╔══
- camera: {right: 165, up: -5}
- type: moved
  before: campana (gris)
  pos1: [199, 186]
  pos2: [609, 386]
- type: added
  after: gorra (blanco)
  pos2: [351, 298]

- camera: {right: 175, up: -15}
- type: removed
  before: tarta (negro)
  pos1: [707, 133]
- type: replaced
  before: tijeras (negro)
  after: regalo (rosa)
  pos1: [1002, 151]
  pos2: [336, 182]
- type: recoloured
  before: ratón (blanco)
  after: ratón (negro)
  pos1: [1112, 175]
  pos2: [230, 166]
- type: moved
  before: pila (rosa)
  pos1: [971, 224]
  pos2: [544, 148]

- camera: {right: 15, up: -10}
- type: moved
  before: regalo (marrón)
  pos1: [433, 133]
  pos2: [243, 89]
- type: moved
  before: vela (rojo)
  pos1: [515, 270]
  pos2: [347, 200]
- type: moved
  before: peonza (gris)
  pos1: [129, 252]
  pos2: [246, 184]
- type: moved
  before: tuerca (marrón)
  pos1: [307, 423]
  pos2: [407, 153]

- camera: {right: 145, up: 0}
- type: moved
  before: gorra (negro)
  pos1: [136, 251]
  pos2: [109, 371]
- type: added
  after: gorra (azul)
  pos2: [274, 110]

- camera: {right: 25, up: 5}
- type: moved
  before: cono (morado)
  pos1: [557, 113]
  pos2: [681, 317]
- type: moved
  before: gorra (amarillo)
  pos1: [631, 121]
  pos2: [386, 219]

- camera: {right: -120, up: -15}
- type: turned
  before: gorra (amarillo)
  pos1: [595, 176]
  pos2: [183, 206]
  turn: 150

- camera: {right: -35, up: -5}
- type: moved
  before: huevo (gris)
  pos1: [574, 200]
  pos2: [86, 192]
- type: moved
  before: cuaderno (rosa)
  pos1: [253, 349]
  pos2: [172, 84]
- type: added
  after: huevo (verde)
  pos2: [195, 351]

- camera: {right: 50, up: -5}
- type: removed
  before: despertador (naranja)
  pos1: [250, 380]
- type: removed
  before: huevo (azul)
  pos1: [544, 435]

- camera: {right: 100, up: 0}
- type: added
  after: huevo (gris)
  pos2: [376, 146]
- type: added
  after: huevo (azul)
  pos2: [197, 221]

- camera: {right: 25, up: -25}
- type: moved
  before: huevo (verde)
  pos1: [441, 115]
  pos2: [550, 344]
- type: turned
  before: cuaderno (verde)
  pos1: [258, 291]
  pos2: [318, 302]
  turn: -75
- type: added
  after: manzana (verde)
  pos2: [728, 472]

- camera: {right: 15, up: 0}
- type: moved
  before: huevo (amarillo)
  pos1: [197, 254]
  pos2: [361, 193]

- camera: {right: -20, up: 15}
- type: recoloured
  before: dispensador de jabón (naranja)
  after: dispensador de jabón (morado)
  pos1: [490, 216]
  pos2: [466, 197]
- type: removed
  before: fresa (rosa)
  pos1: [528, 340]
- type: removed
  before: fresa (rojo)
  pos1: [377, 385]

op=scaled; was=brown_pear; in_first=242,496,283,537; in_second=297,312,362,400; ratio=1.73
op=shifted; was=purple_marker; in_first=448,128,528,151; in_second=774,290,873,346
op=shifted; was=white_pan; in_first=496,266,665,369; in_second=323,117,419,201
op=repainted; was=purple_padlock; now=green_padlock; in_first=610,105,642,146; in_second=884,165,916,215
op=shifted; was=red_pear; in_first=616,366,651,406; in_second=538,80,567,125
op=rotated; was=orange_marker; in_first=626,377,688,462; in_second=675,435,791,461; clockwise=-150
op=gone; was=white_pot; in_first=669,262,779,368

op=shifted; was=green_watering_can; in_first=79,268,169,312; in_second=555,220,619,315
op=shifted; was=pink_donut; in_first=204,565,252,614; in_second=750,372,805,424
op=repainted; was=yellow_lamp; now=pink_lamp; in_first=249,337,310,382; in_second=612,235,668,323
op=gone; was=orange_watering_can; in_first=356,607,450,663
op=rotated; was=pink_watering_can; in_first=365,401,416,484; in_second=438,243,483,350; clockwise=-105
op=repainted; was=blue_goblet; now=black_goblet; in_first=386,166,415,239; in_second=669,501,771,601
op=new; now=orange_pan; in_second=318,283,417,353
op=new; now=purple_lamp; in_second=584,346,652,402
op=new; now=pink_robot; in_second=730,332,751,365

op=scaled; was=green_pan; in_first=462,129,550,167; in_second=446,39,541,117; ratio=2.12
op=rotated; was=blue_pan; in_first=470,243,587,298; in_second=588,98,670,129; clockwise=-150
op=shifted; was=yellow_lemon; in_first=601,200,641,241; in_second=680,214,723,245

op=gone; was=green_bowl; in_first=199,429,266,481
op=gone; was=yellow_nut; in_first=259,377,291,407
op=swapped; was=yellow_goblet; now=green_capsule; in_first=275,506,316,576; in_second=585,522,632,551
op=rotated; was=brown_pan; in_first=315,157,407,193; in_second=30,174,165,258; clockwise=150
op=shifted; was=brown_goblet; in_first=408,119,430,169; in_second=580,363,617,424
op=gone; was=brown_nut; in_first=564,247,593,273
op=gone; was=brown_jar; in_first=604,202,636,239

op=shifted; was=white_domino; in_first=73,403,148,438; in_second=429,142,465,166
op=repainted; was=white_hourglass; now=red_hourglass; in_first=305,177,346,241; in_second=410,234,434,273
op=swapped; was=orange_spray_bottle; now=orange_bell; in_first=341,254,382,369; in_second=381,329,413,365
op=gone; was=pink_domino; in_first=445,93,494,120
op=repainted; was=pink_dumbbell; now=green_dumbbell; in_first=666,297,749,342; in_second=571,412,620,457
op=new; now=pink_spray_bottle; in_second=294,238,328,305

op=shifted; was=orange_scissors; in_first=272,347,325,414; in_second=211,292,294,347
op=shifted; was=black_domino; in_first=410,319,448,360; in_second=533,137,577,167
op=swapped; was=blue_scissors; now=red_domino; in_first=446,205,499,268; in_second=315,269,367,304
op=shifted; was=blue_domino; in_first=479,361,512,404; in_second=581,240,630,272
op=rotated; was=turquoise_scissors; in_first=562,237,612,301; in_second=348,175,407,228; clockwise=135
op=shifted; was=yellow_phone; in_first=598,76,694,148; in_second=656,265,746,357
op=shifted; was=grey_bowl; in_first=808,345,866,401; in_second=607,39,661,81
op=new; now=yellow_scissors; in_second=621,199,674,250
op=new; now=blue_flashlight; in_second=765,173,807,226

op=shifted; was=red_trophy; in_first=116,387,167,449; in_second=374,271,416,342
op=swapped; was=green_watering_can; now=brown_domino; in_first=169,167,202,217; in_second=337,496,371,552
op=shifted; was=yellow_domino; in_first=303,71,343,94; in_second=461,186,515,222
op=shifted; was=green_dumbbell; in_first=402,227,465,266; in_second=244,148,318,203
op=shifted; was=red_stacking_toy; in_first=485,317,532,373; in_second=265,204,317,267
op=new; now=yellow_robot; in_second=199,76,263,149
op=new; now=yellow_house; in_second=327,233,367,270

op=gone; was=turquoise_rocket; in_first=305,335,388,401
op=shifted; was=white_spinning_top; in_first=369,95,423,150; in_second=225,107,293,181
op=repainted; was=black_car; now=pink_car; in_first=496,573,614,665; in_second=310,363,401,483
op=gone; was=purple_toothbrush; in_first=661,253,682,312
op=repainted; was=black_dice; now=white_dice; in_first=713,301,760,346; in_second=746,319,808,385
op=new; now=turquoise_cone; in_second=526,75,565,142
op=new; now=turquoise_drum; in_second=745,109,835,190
╚══
> **EXERCISE DIRECTIONS**: In the listing above, find the line containing "op=shifted; was=white_pan; in_first=496,266,665,369;" and the line containing "op=rotated; was=orange_marker; in_first=626,377,688,462;", then retype both and every line between them exactly, with nothing else.

> **ANSWER BOX**:
op=shifted; was=white_pan; in_first=496,266,665,369; in_second=323,117,419,201
op=repainted; was=purple_padlock; now=green_padlock; in_first=610,105,642,146; in_second=884,165,916,215
op=shifted; was=red_pear; in_first=616,366,651,406; in_second=538,80,567,125
op=rotated; was=orange_marker; in_first=626,377,688,462; in_second=675,435,791,461; clockwise=-150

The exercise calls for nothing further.